*Task inputs:*
-- Opening Marker --

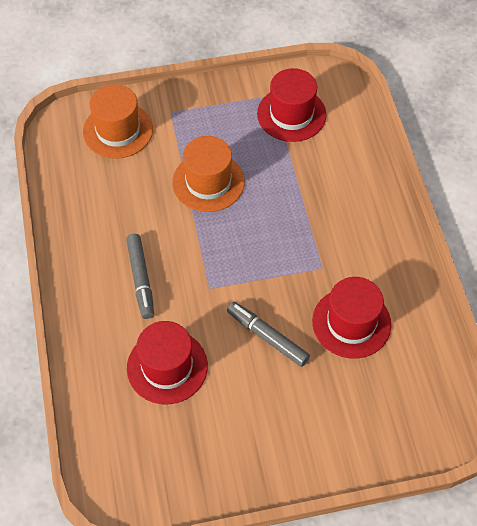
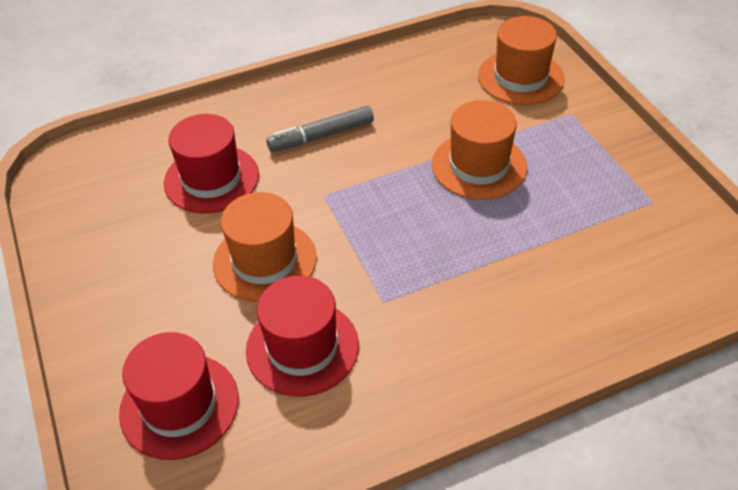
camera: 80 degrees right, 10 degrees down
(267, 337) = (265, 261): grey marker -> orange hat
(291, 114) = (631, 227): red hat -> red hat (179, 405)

-- Closing Marker --
-- Opening Marker --

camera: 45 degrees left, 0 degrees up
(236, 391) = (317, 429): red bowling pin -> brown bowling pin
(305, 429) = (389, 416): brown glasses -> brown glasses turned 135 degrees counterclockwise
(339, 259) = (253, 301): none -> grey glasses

-- Closing Marker --

*Requirement:*
Would you copy each line of the records that contains "brown"?

*Result of this exercise:*
(236, 391) = (317, 429): red bowling pin -> brown bowling pin
(305, 429) = (389, 416): brown glasses -> brown glasses turned 135 degrees counterclockwise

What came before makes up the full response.